* INSTRUCTIONS TO FOLLOW
Within the lines below, the span from the line with "brown circle: moved 1 px right" to the line with "pink pentagon: moved 17 px right, 1 px up", both ends included, is to be reproduced exactly, with pictures omitted.

[Start of Attachment]

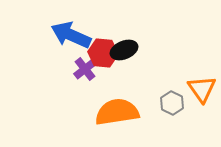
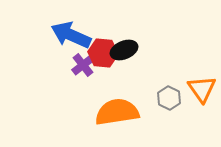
purple cross: moved 2 px left, 4 px up
gray hexagon: moved 3 px left, 5 px up
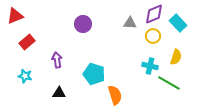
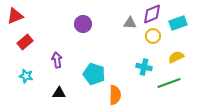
purple diamond: moved 2 px left
cyan rectangle: rotated 66 degrees counterclockwise
red rectangle: moved 2 px left
yellow semicircle: rotated 133 degrees counterclockwise
cyan cross: moved 6 px left, 1 px down
cyan star: moved 1 px right
green line: rotated 50 degrees counterclockwise
orange semicircle: rotated 18 degrees clockwise
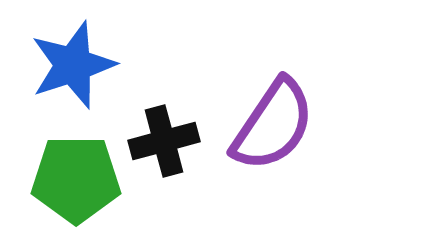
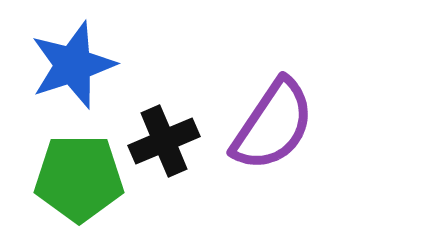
black cross: rotated 8 degrees counterclockwise
green pentagon: moved 3 px right, 1 px up
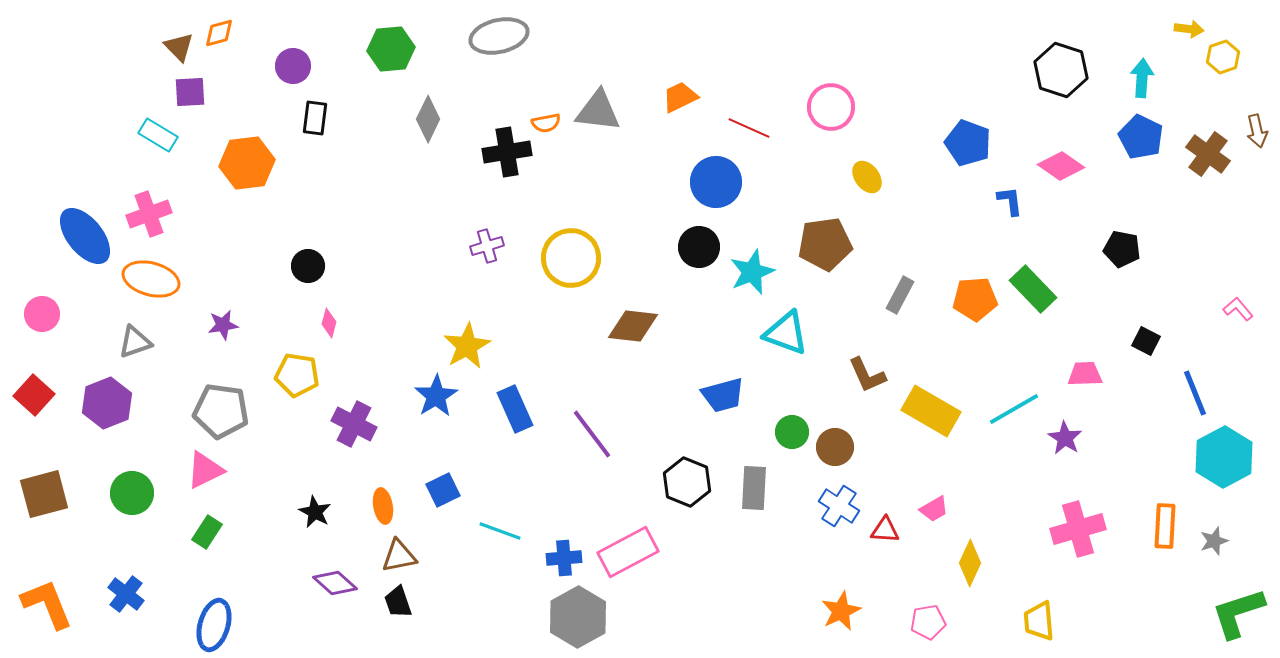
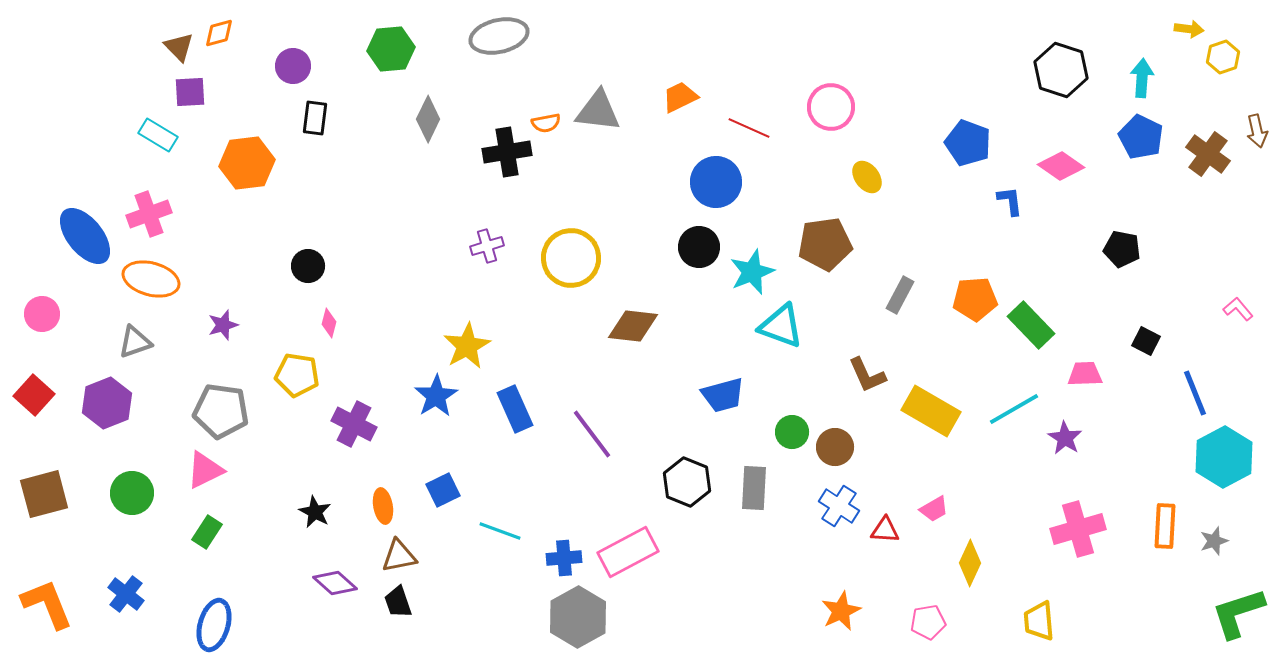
green rectangle at (1033, 289): moved 2 px left, 36 px down
purple star at (223, 325): rotated 8 degrees counterclockwise
cyan triangle at (786, 333): moved 5 px left, 7 px up
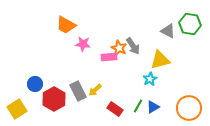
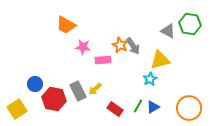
pink star: moved 3 px down
orange star: moved 1 px right, 3 px up
pink rectangle: moved 6 px left, 3 px down
yellow arrow: moved 1 px up
red hexagon: rotated 20 degrees counterclockwise
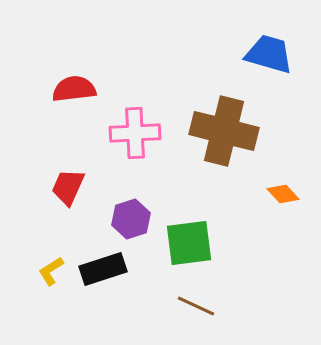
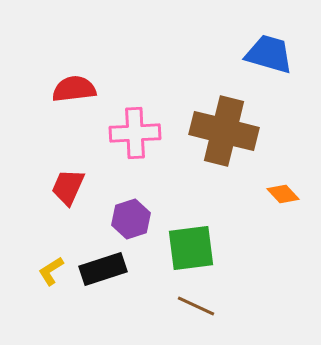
green square: moved 2 px right, 5 px down
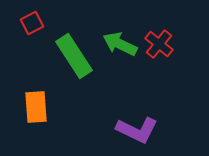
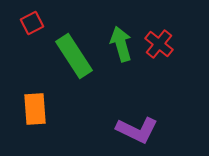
green arrow: moved 1 px right; rotated 48 degrees clockwise
orange rectangle: moved 1 px left, 2 px down
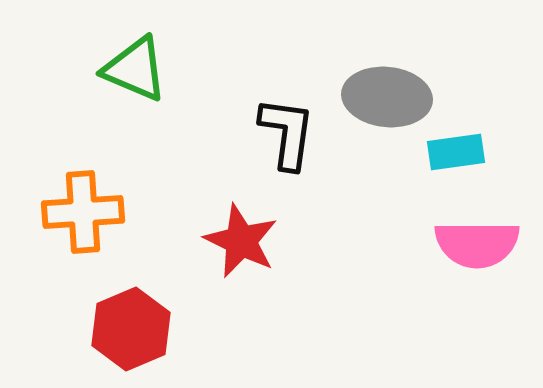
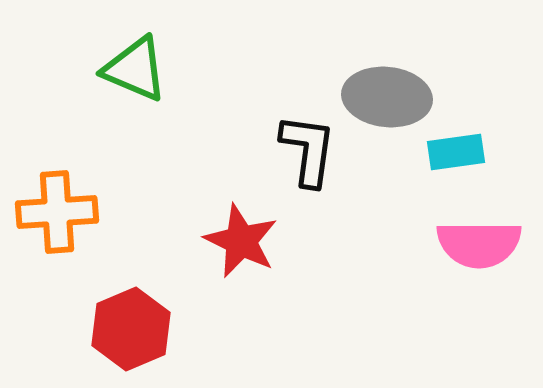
black L-shape: moved 21 px right, 17 px down
orange cross: moved 26 px left
pink semicircle: moved 2 px right
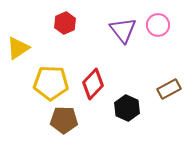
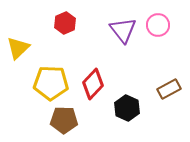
yellow triangle: rotated 10 degrees counterclockwise
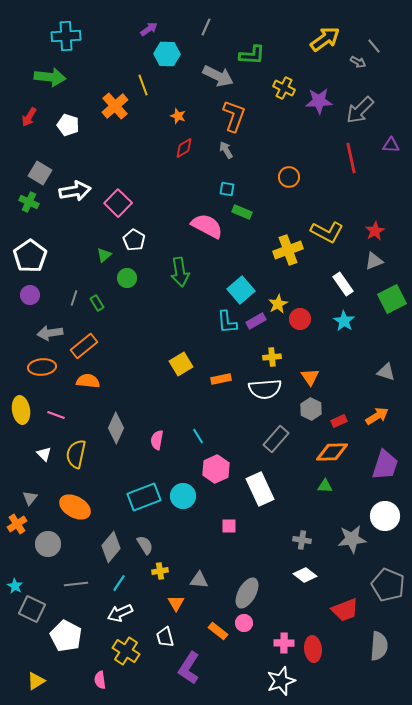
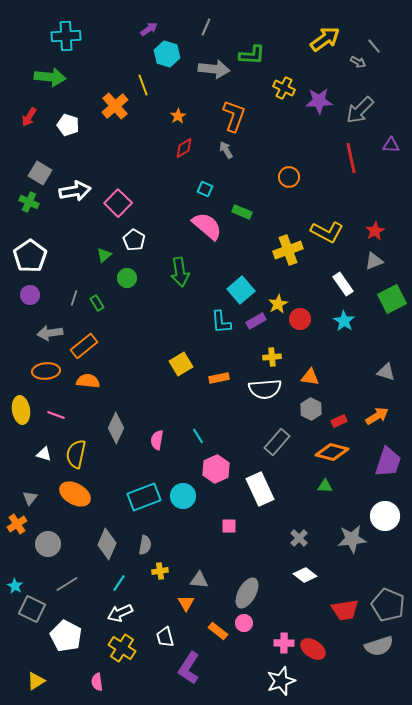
cyan hexagon at (167, 54): rotated 15 degrees clockwise
gray arrow at (218, 76): moved 4 px left, 7 px up; rotated 20 degrees counterclockwise
orange star at (178, 116): rotated 21 degrees clockwise
cyan square at (227, 189): moved 22 px left; rotated 14 degrees clockwise
pink semicircle at (207, 226): rotated 12 degrees clockwise
cyan L-shape at (227, 322): moved 6 px left
orange ellipse at (42, 367): moved 4 px right, 4 px down
orange triangle at (310, 377): rotated 48 degrees counterclockwise
orange rectangle at (221, 379): moved 2 px left, 1 px up
gray rectangle at (276, 439): moved 1 px right, 3 px down
orange diamond at (332, 452): rotated 16 degrees clockwise
white triangle at (44, 454): rotated 28 degrees counterclockwise
purple trapezoid at (385, 465): moved 3 px right, 3 px up
orange ellipse at (75, 507): moved 13 px up
gray cross at (302, 540): moved 3 px left, 2 px up; rotated 36 degrees clockwise
gray semicircle at (145, 545): rotated 42 degrees clockwise
gray diamond at (111, 547): moved 4 px left, 3 px up; rotated 16 degrees counterclockwise
gray line at (76, 584): moved 9 px left; rotated 25 degrees counterclockwise
gray pentagon at (388, 585): moved 20 px down
orange triangle at (176, 603): moved 10 px right
red trapezoid at (345, 610): rotated 12 degrees clockwise
gray semicircle at (379, 646): rotated 68 degrees clockwise
red ellipse at (313, 649): rotated 50 degrees counterclockwise
yellow cross at (126, 651): moved 4 px left, 3 px up
pink semicircle at (100, 680): moved 3 px left, 2 px down
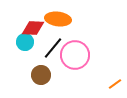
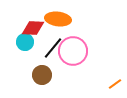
pink circle: moved 2 px left, 4 px up
brown circle: moved 1 px right
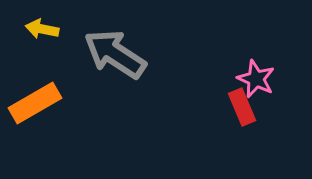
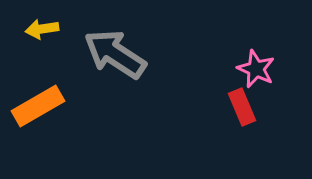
yellow arrow: rotated 20 degrees counterclockwise
pink star: moved 10 px up
orange rectangle: moved 3 px right, 3 px down
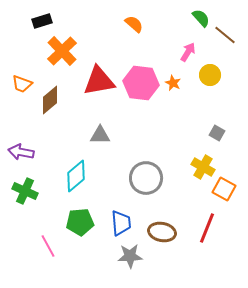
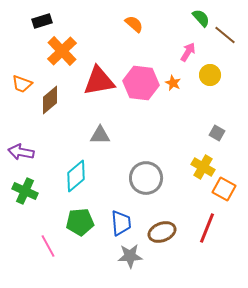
brown ellipse: rotated 32 degrees counterclockwise
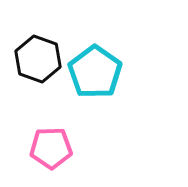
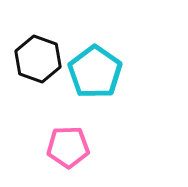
pink pentagon: moved 17 px right, 1 px up
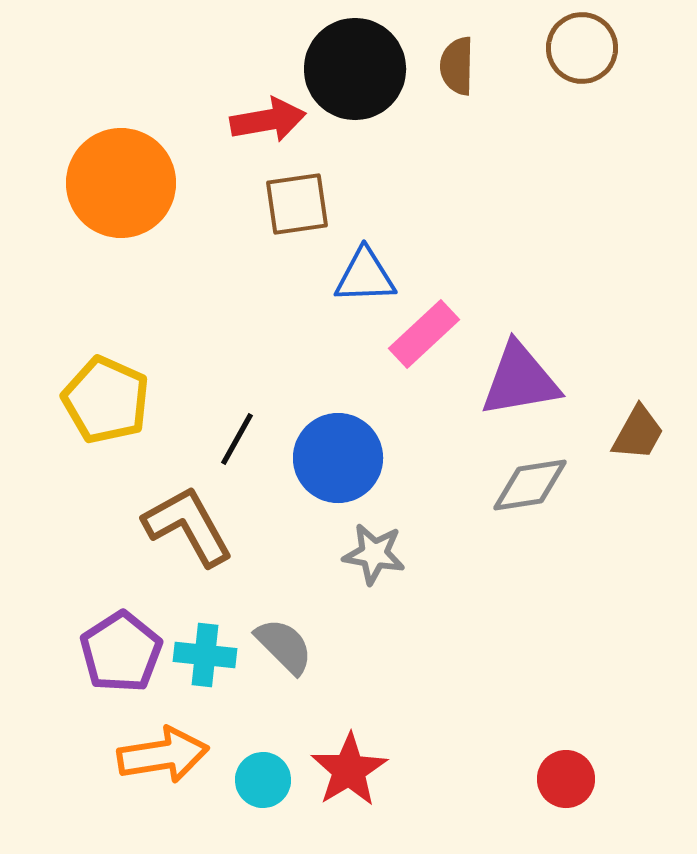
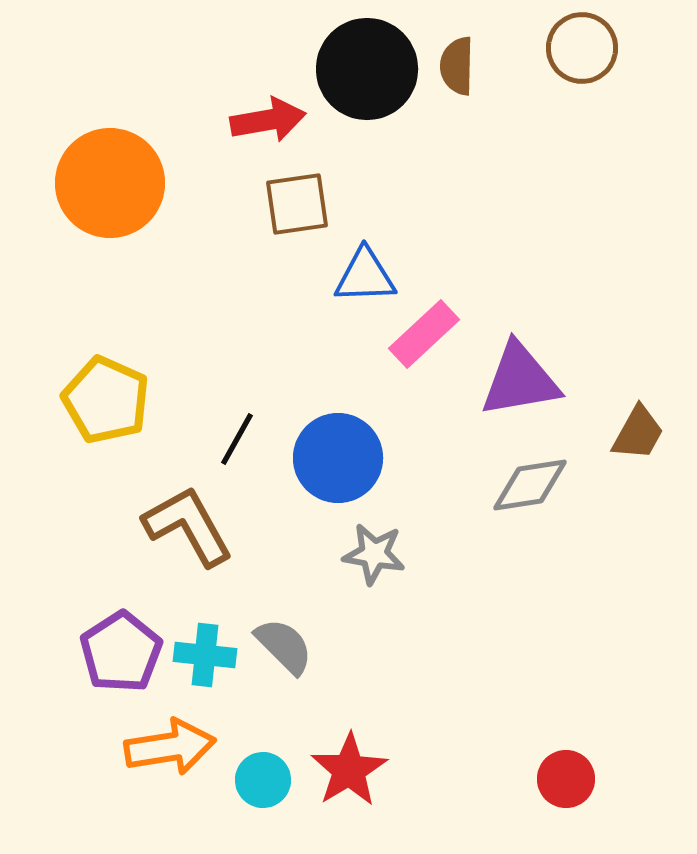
black circle: moved 12 px right
orange circle: moved 11 px left
orange arrow: moved 7 px right, 8 px up
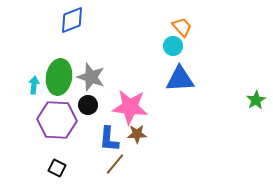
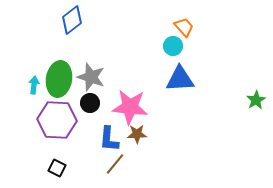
blue diamond: rotated 16 degrees counterclockwise
orange trapezoid: moved 2 px right
green ellipse: moved 2 px down
black circle: moved 2 px right, 2 px up
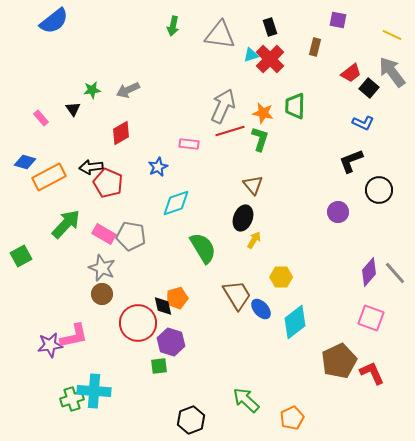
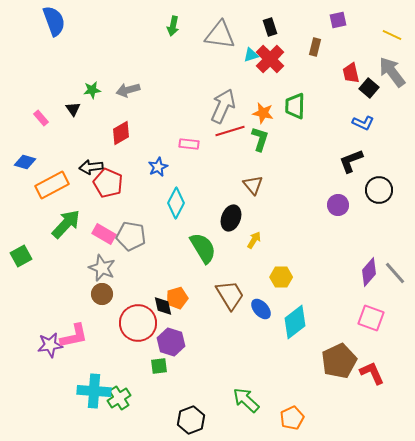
purple square at (338, 20): rotated 24 degrees counterclockwise
blue semicircle at (54, 21): rotated 72 degrees counterclockwise
red trapezoid at (351, 73): rotated 115 degrees clockwise
gray arrow at (128, 90): rotated 10 degrees clockwise
orange rectangle at (49, 177): moved 3 px right, 8 px down
cyan diamond at (176, 203): rotated 44 degrees counterclockwise
purple circle at (338, 212): moved 7 px up
black ellipse at (243, 218): moved 12 px left
brown trapezoid at (237, 295): moved 7 px left
green cross at (72, 399): moved 47 px right, 1 px up; rotated 15 degrees counterclockwise
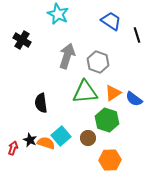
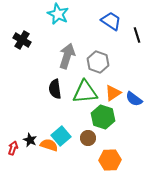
black semicircle: moved 14 px right, 14 px up
green hexagon: moved 4 px left, 3 px up
orange semicircle: moved 3 px right, 2 px down
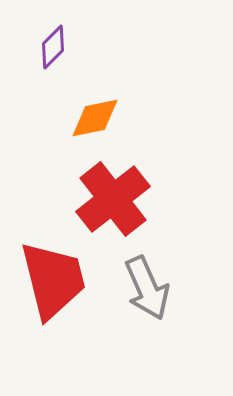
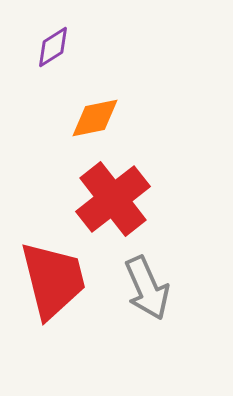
purple diamond: rotated 12 degrees clockwise
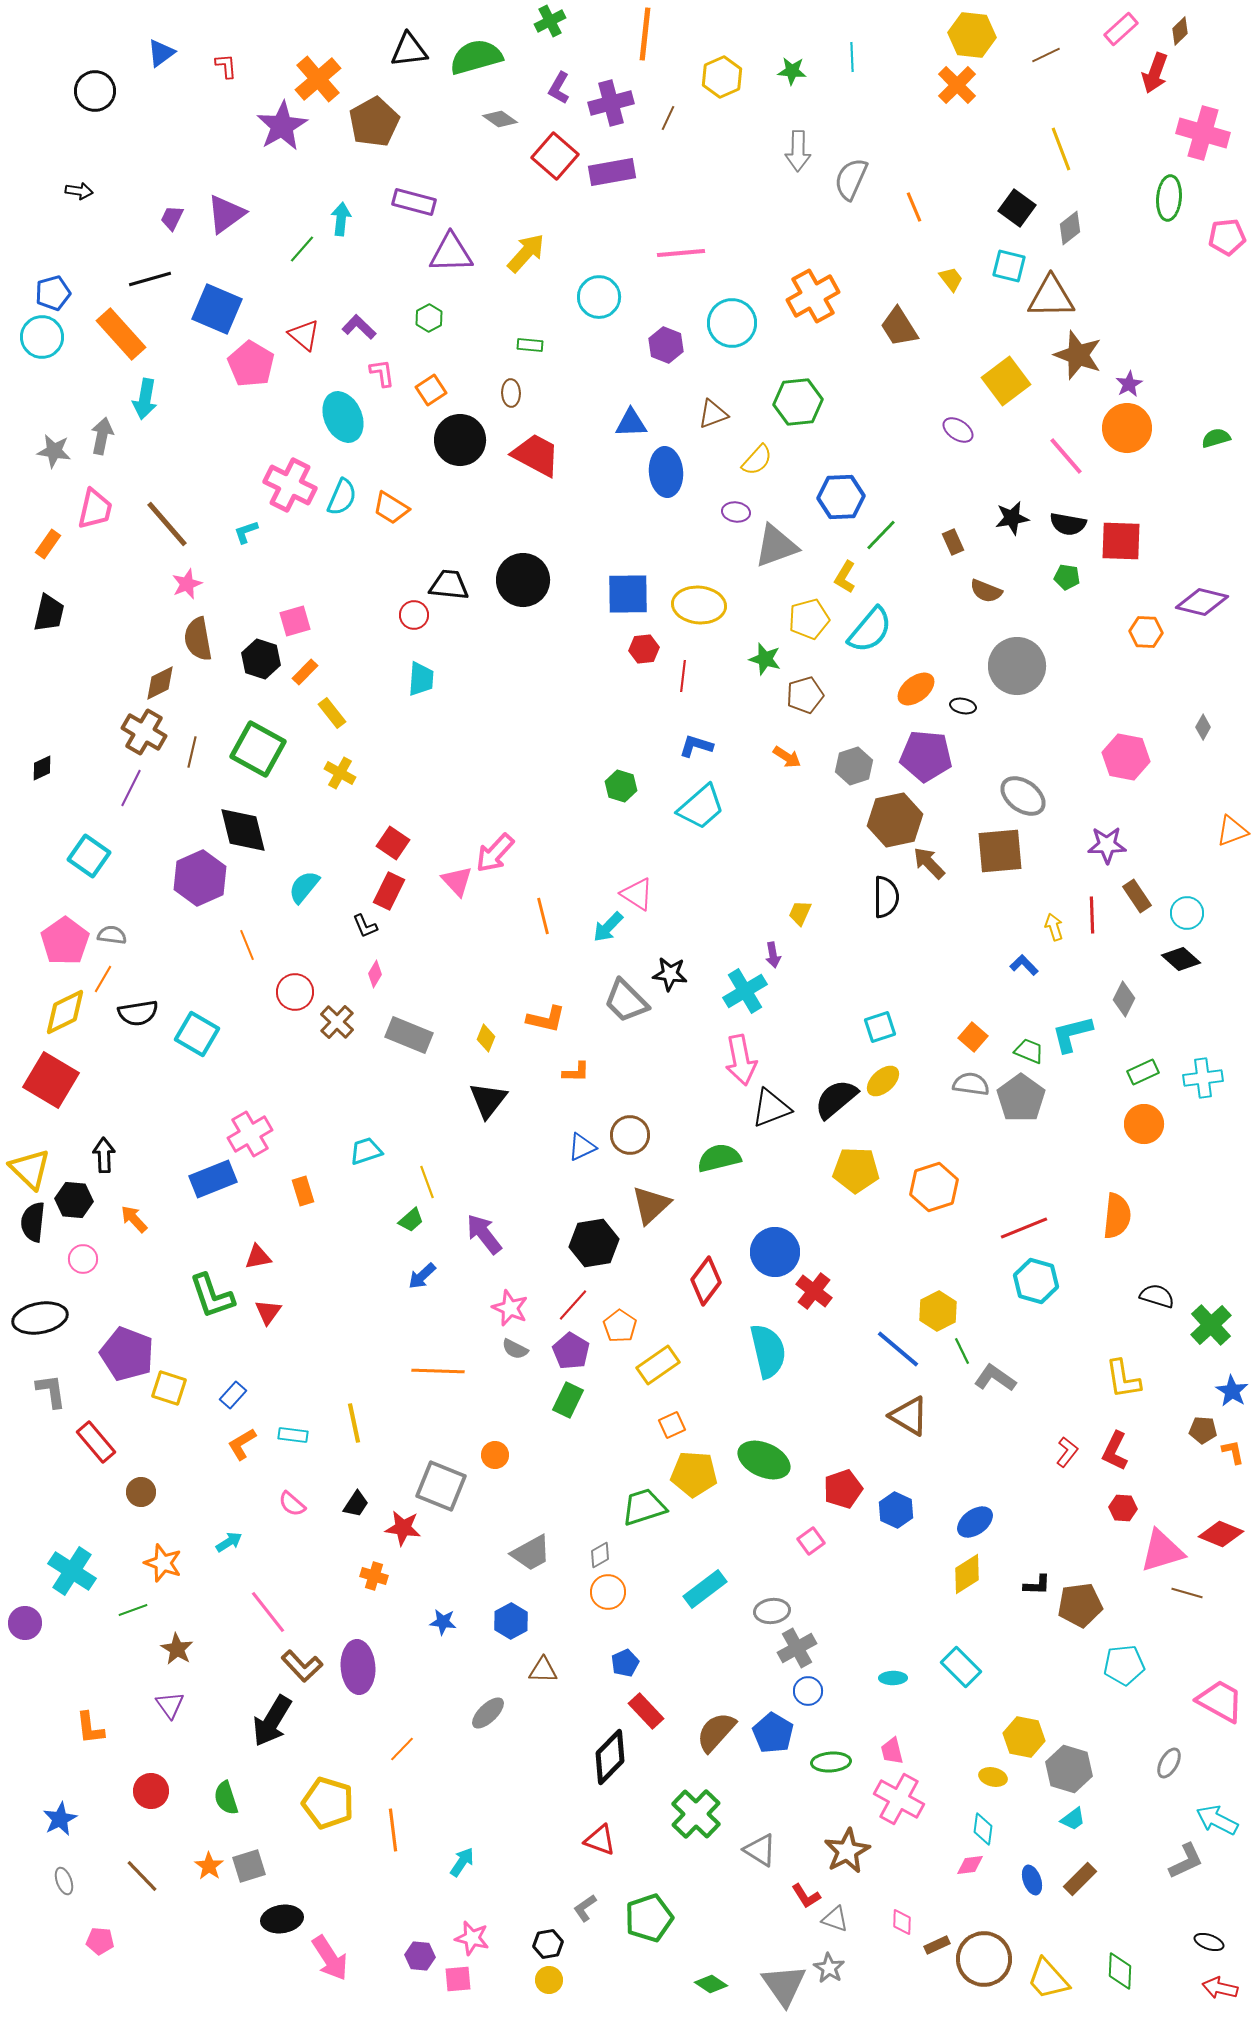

[End of Attachment]

* EXPECTED ANSWER
brown circle: moved 1 px right
yellow arrow: rotated 20 degrees counterclockwise
pink star: moved 10 px up
orange rectangle: moved 3 px right, 3 px down
brown ellipse: rotated 32 degrees counterclockwise
pink pentagon: moved 17 px right, 1 px up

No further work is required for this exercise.